╔══

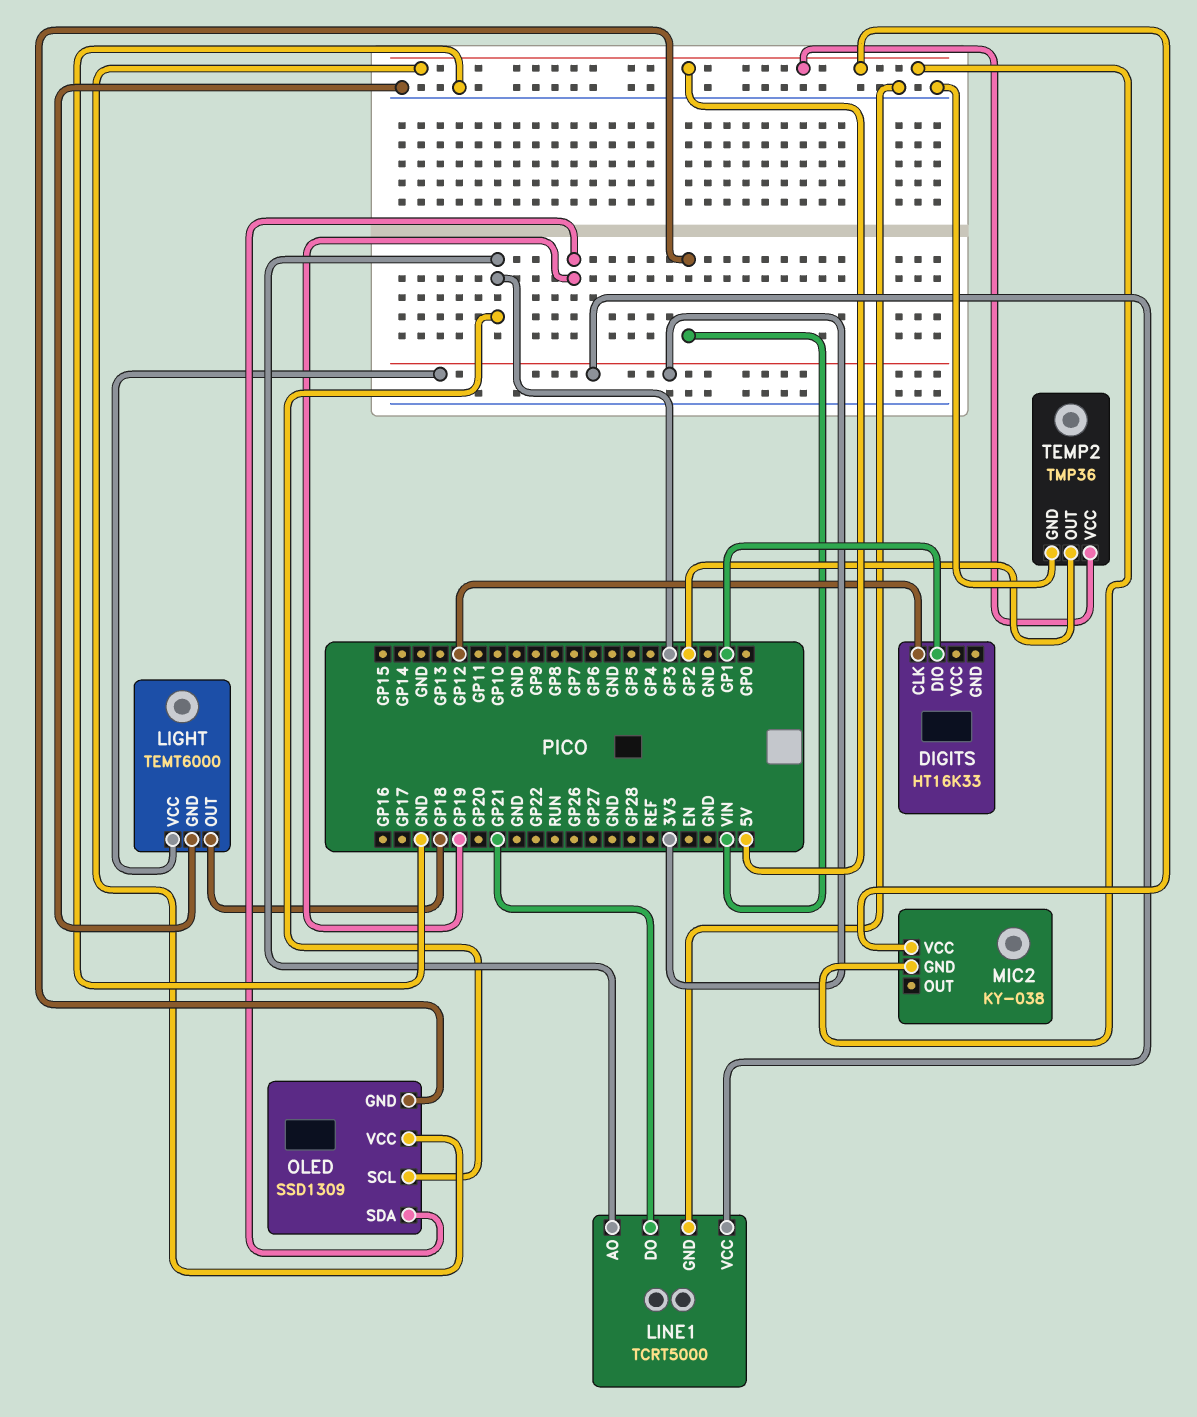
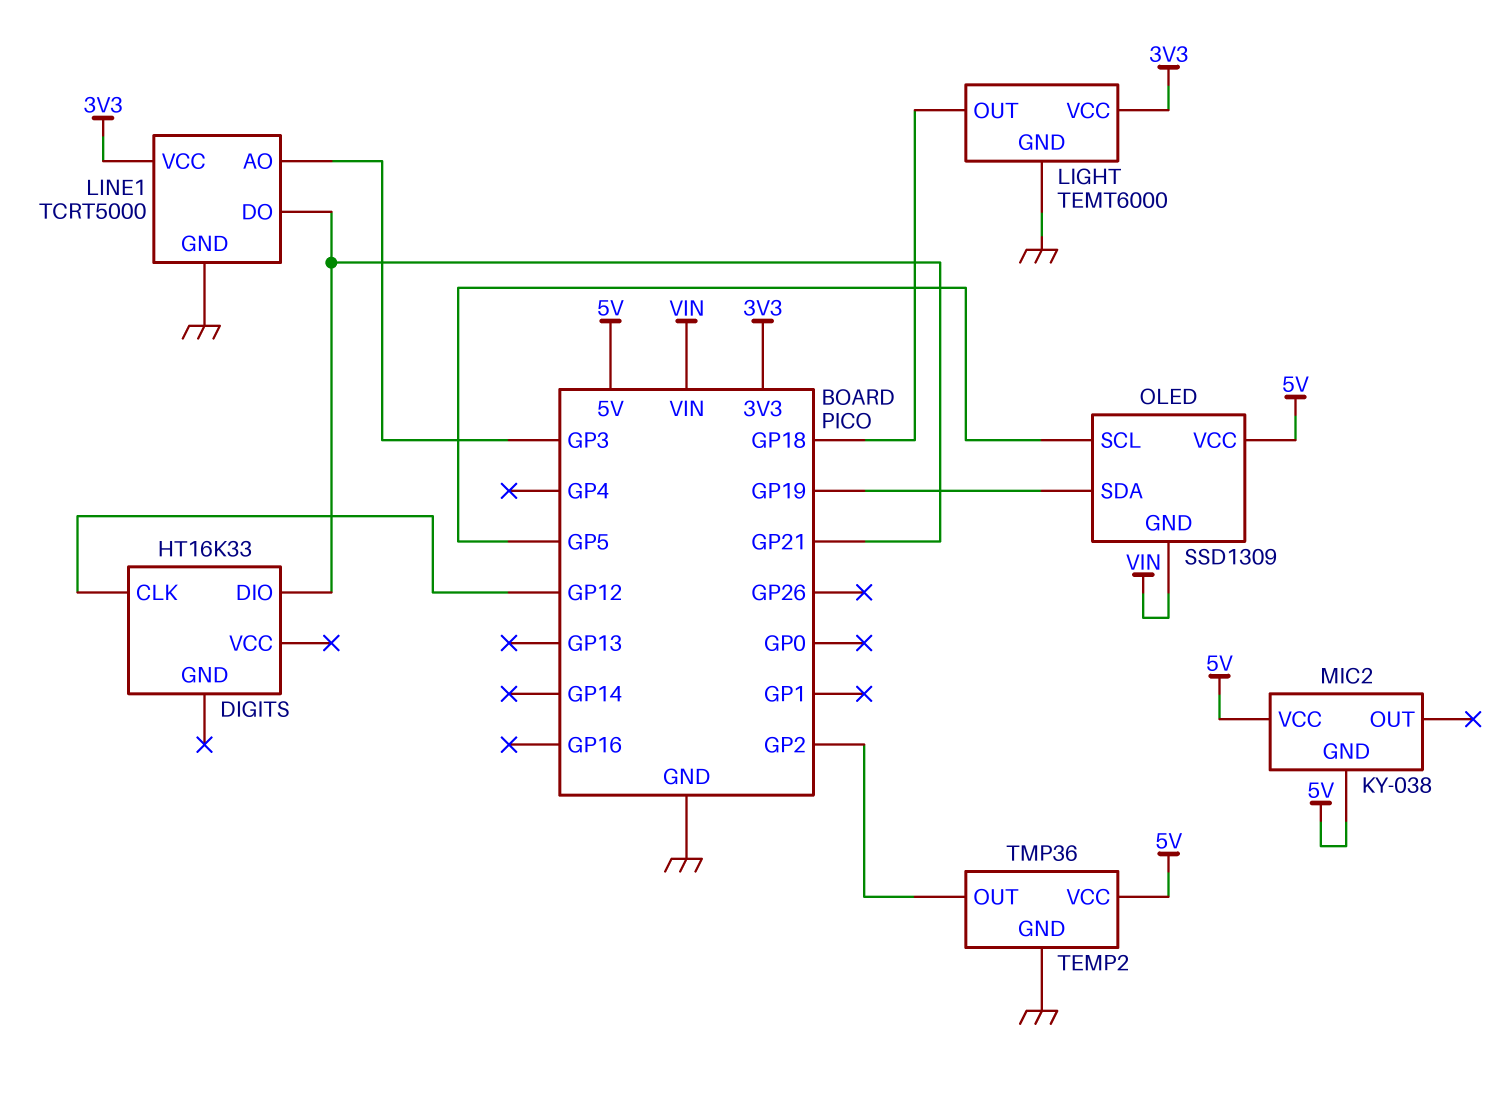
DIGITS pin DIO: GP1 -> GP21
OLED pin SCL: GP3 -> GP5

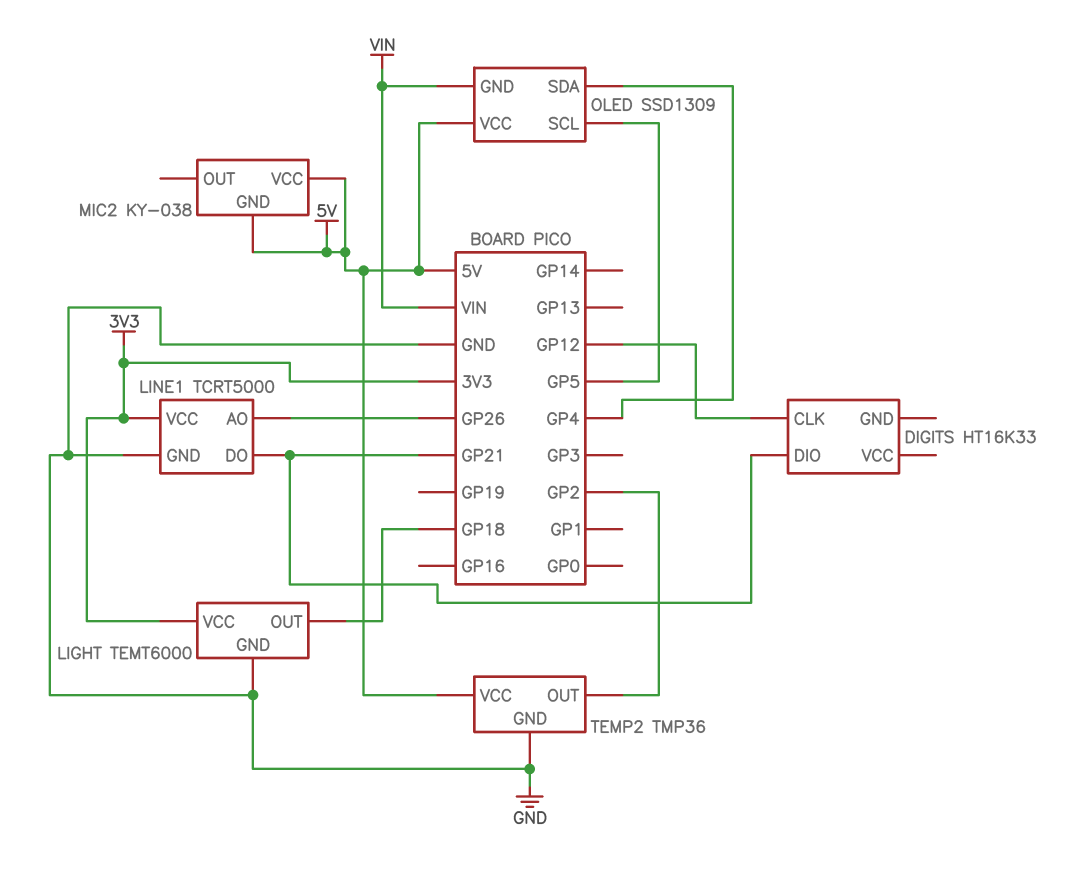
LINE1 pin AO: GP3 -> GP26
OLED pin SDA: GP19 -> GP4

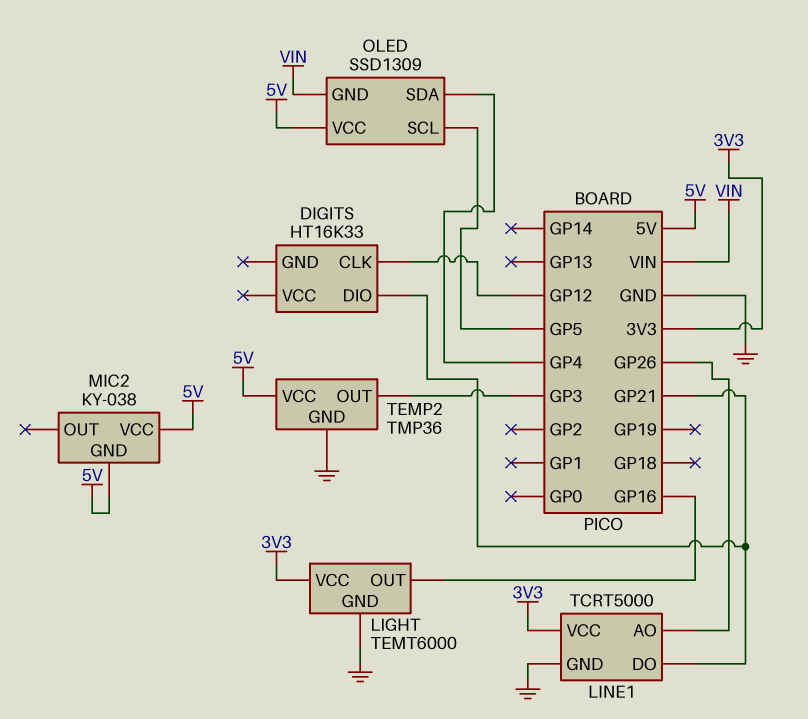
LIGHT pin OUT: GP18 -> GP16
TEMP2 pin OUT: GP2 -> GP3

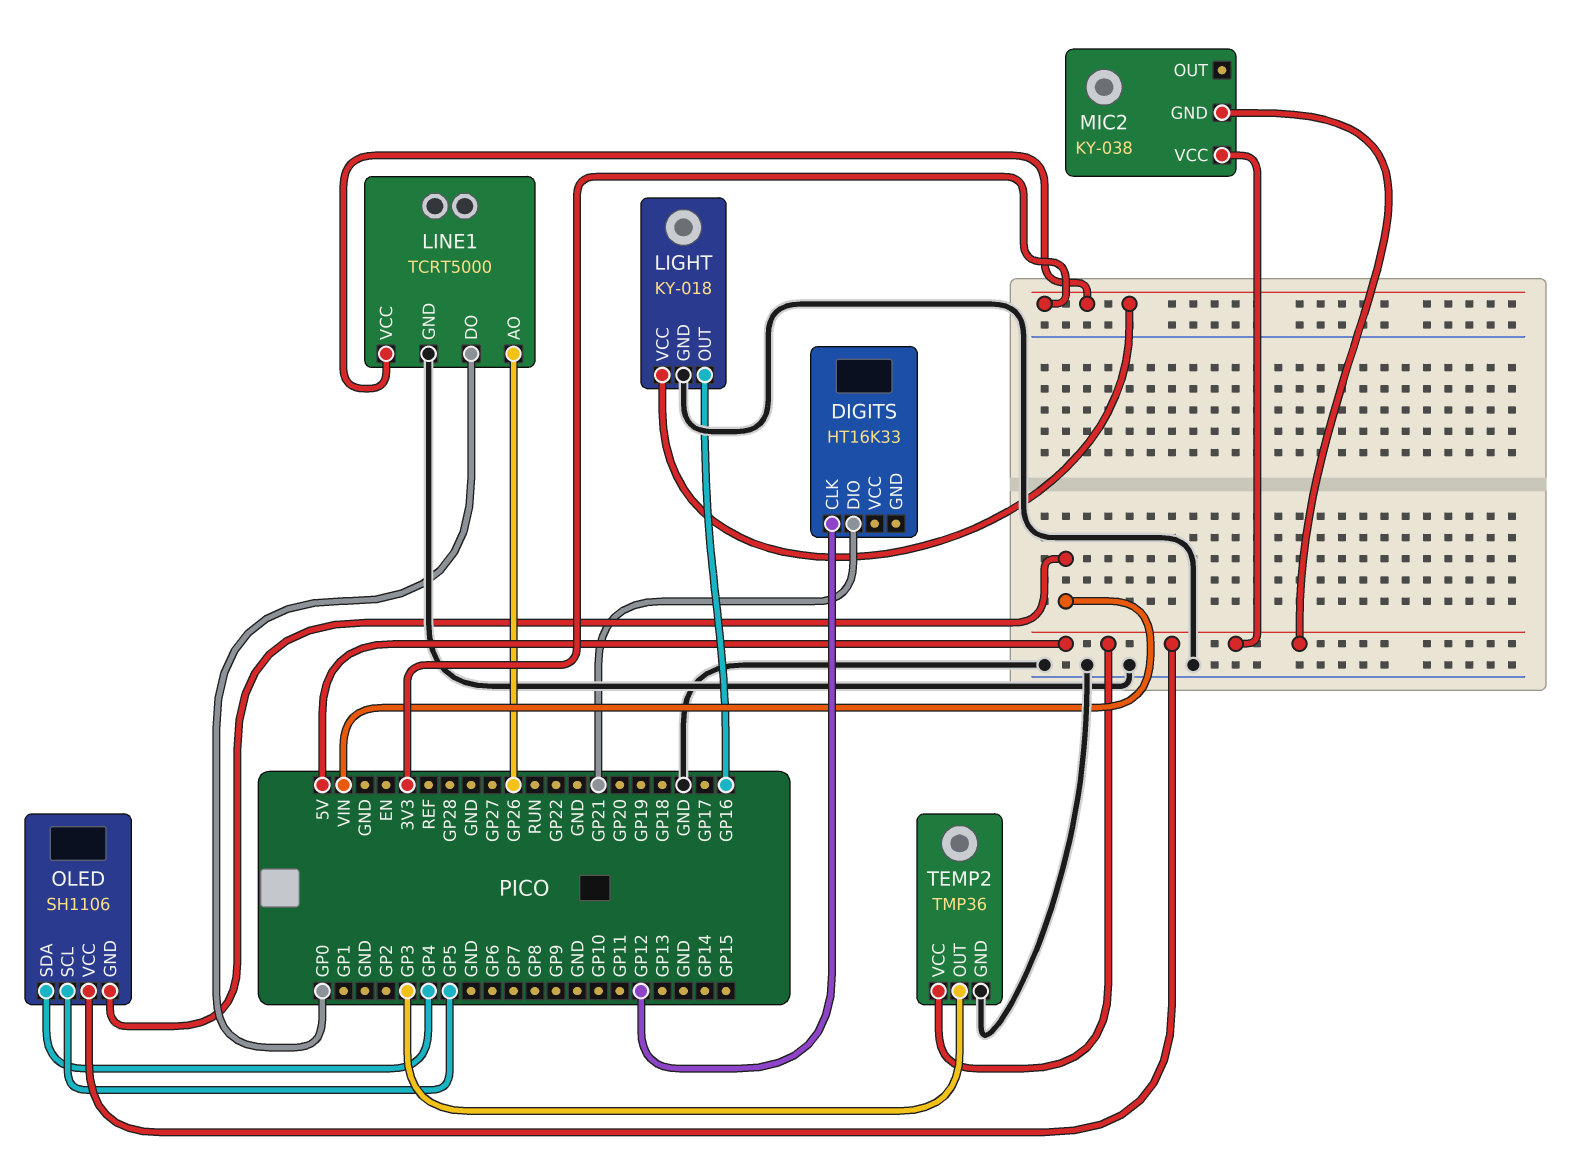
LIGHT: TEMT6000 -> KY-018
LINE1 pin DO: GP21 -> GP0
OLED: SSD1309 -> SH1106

╚══

* **Description of the task**:
Nothing should be printed except the lines from the one with "OLED pin SCL: GP3 -> GP5" through the last line of the listing above, both ends included; please drop the pictures.

* **Exercise output**:
OLED pin SCL: GP3 -> GP5

LINE1 pin AO: GP3 -> GP26
OLED pin SDA: GP19 -> GP4

LIGHT pin OUT: GP18 -> GP16
TEMP2 pin OUT: GP2 -> GP3

LIGHT: TEMT6000 -> KY-018
LINE1 pin DO: GP21 -> GP0
OLED: SSD1309 -> SH1106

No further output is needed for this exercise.